◆ **What the task asks**:
From the entries below, write out exactly the lines between the line holding "white light bulb" and the line holding "turquoise bell (2nd from left)", inclusive, excluding any pictures.

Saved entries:
# # #

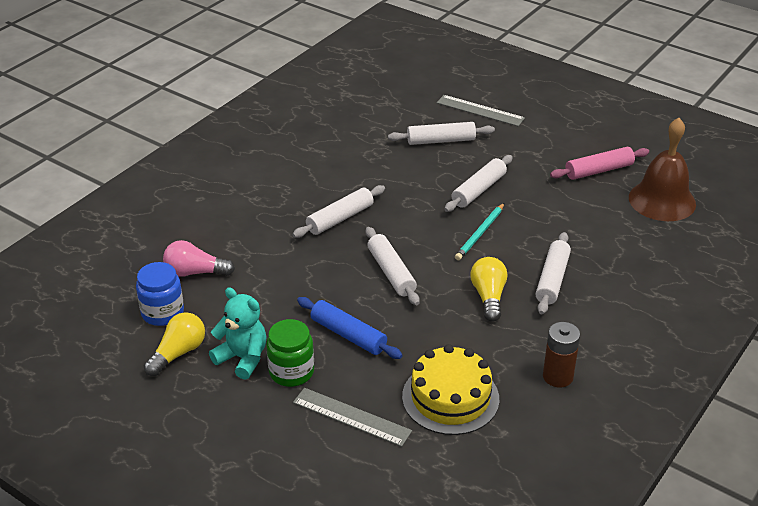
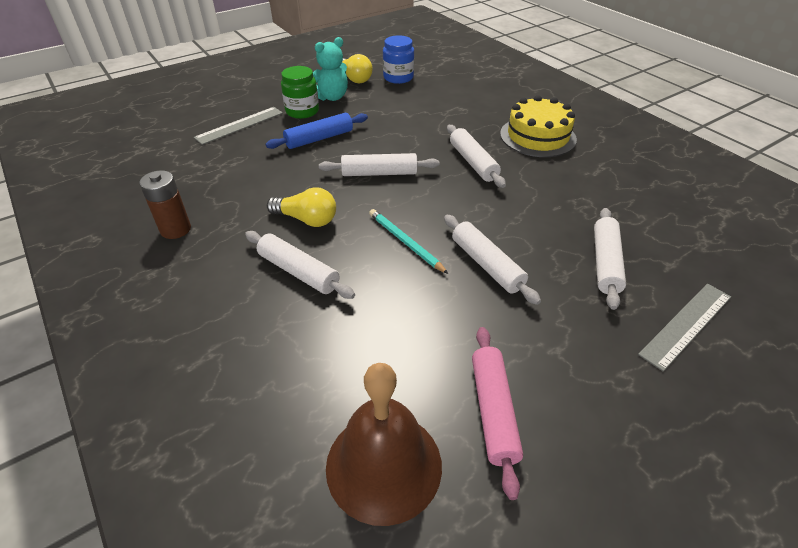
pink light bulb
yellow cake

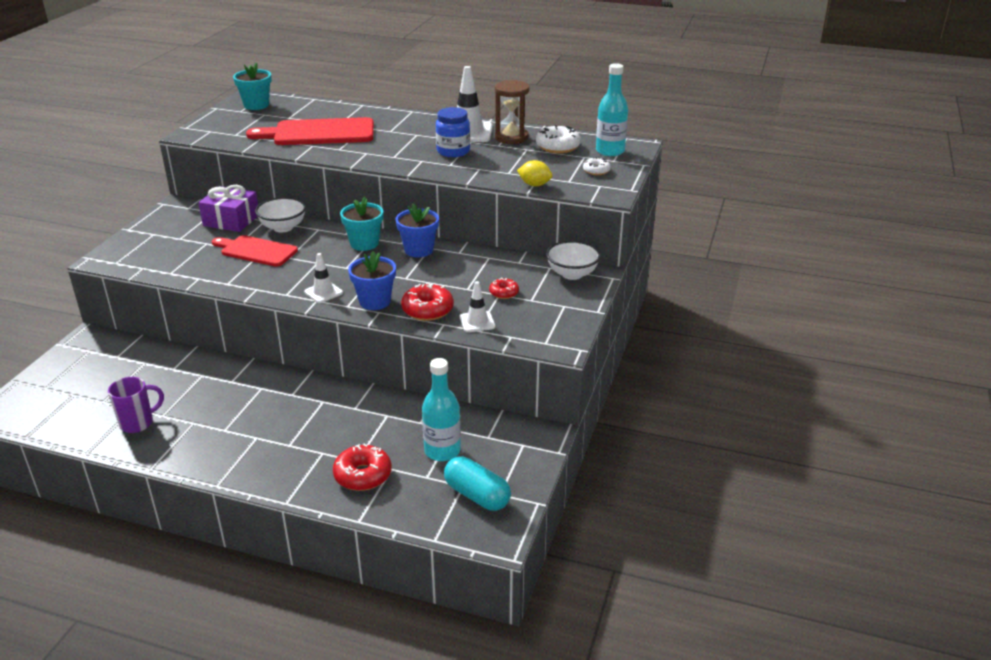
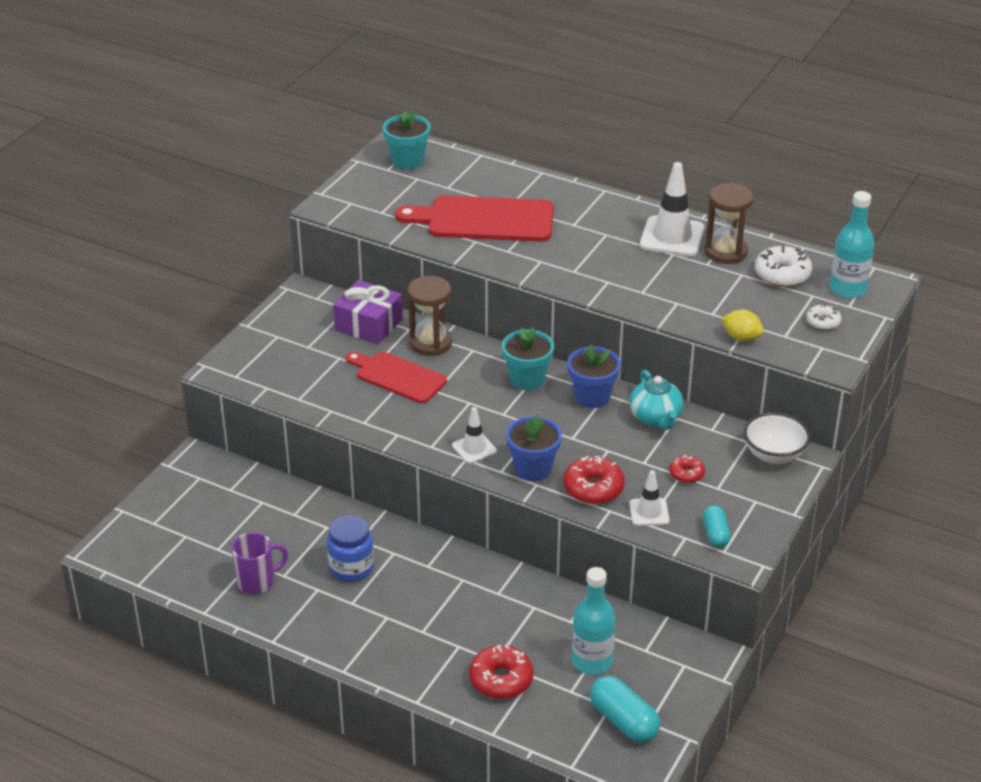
turquoise teapot
turquoise capsule (2nd from left)
blue jar
brown hourglass (1st from left)

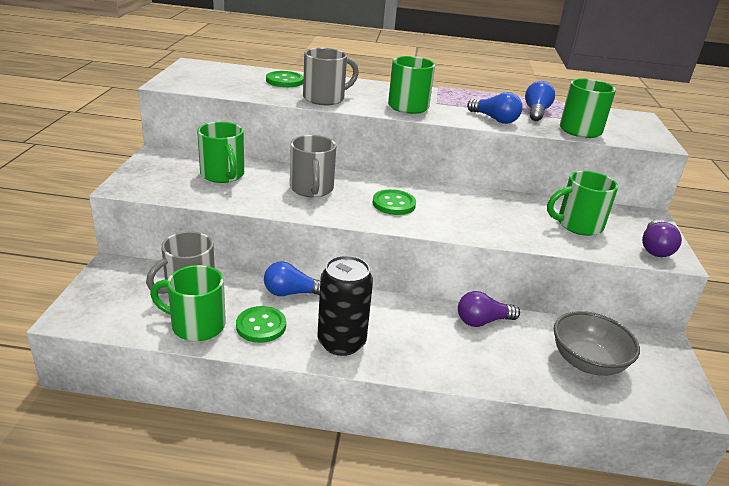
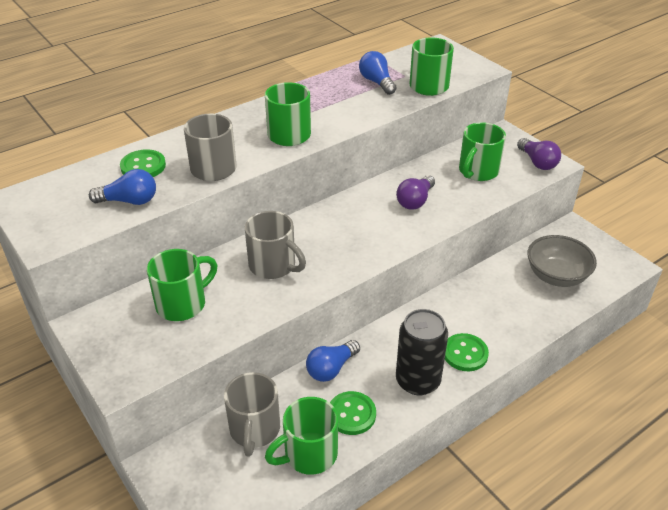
green button (3rd from left)
purple light bulb (1st from left)
blue light bulb (1st from left)
green mug (1st from left)

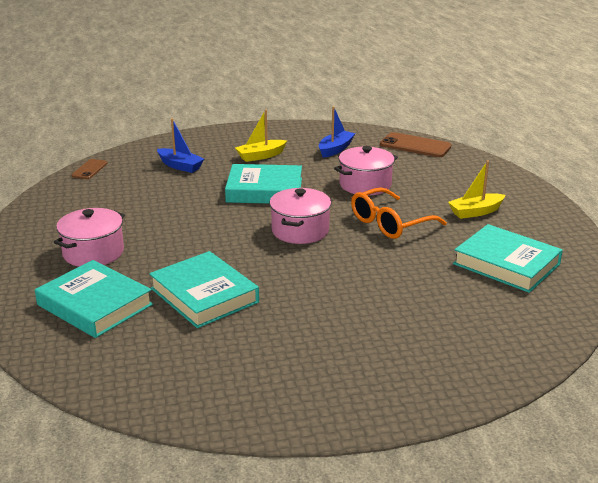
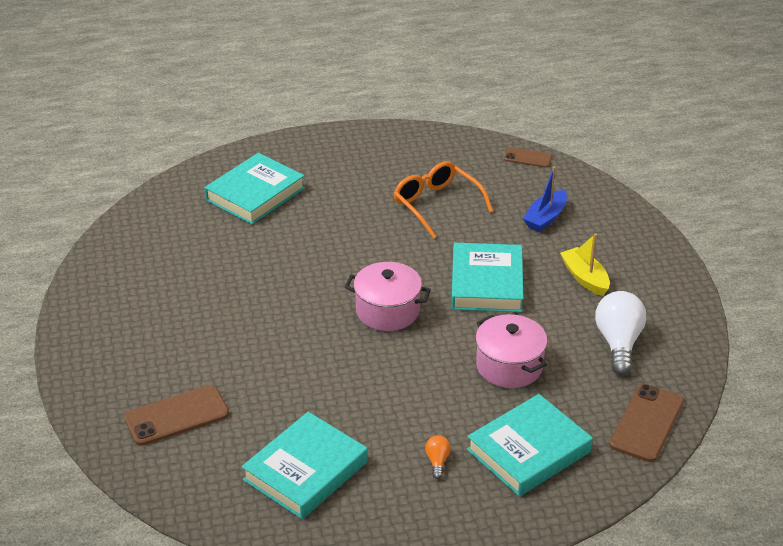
pink pot (1st from left in the first image)
brown phone (1st from left)
turquoise book (4th from left)
orange glasses
white light bulb
orange light bulb

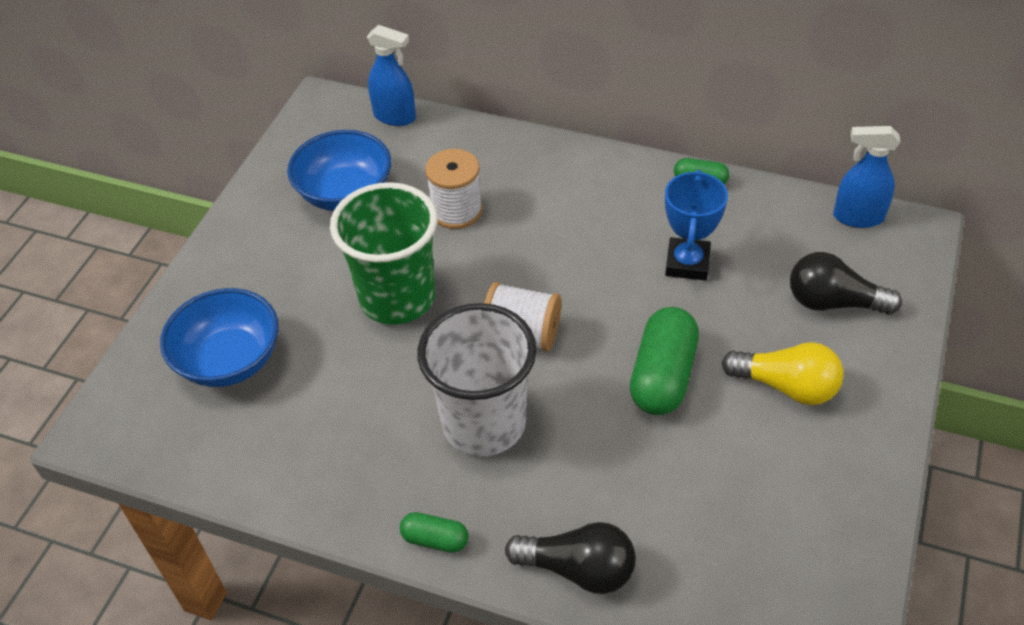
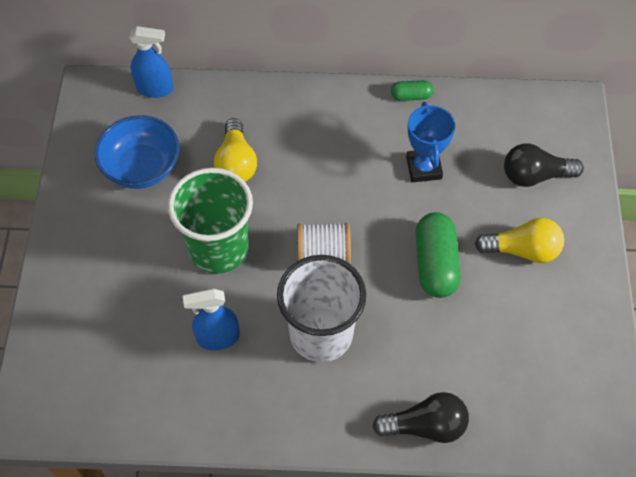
blue bowl (1st from left in the first image)
green capsule (1st from left in the first image)
blue spray bottle (2nd from left)
yellow light bulb (1st from left)

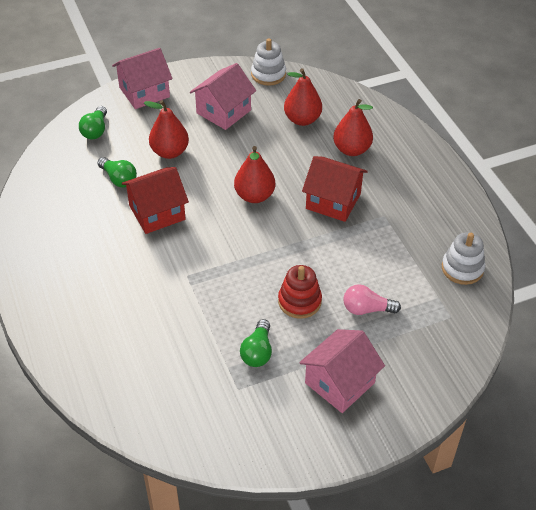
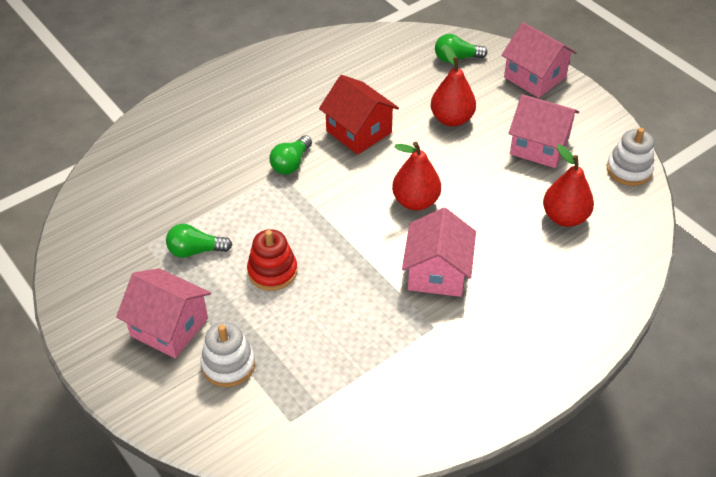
red pear (4th from left in the first image)
pink light bulb
green light bulb (2nd from left)
white stacking toy (1st from left)
pink house (2nd from left)

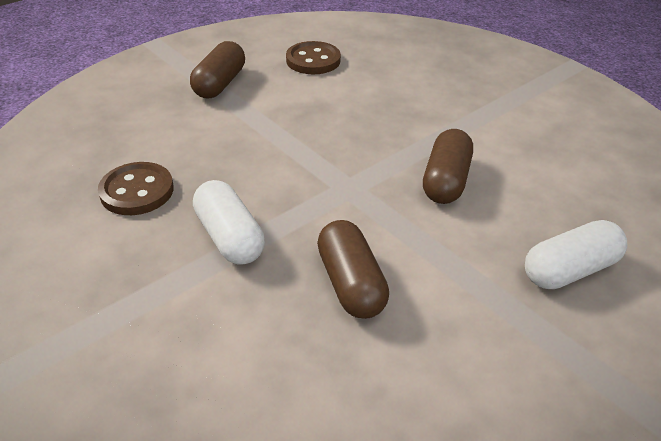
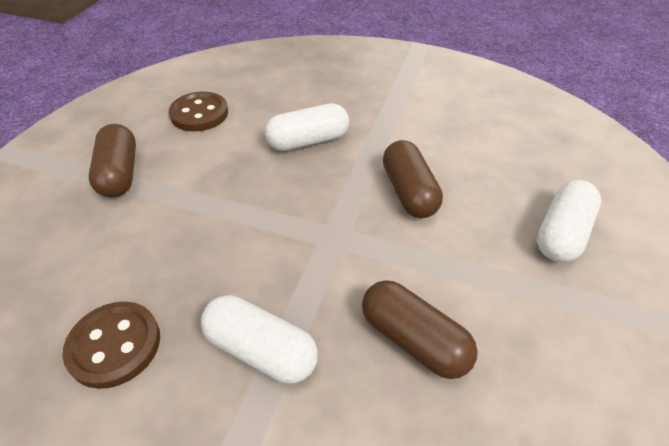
white capsule (2nd from left)

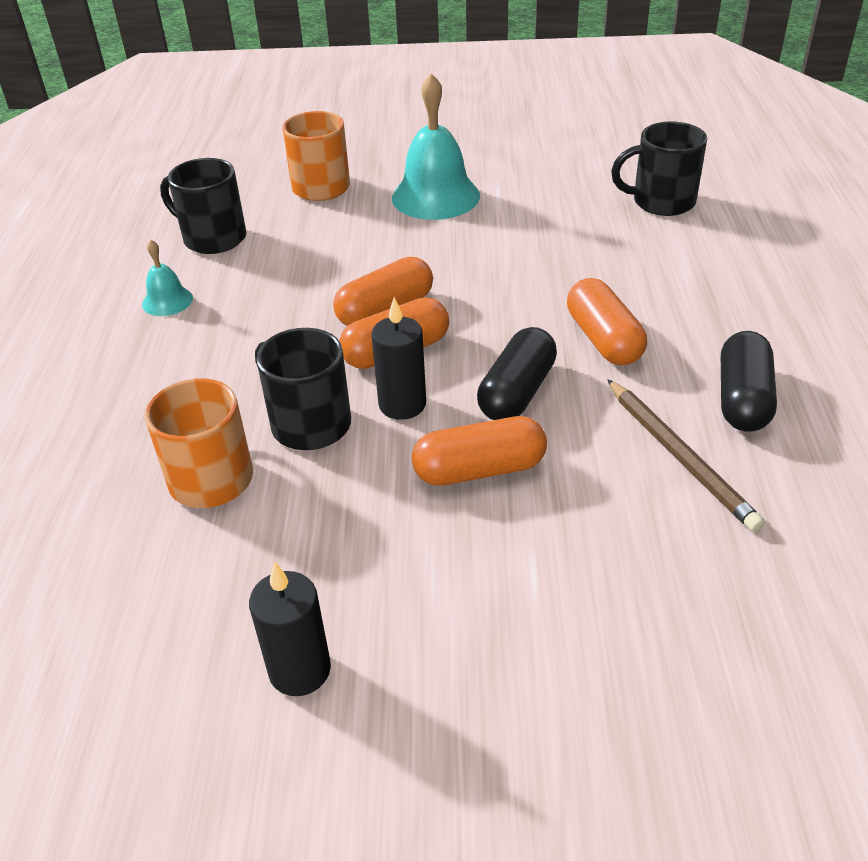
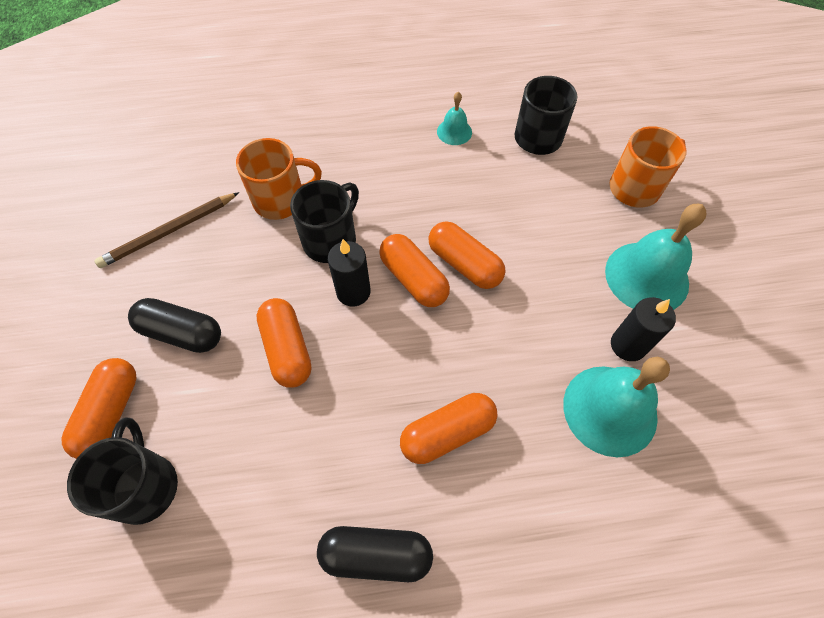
orange capsule (1st from left)
turquoise bell (2nd from left)
black candle (2nd from left)
black capsule (1st from left)
brown pencil
black mug (1st from left)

# # #

◆ **Your solution**:
white light bulb
orange light bulb

blue bowl (1st from left in the first image)
green capsule (1st from left in the first image)
blue spray bottle (2nd from left)
yellow light bulb (1st from left)

red pear (4th from left in the first image)
pink light bulb
green light bulb (2nd from left)
white stacking toy (1st from left)
pink house (2nd from left)

white capsule (2nd from left)

orange capsule (1st from left)
turquoise bell (2nd from left)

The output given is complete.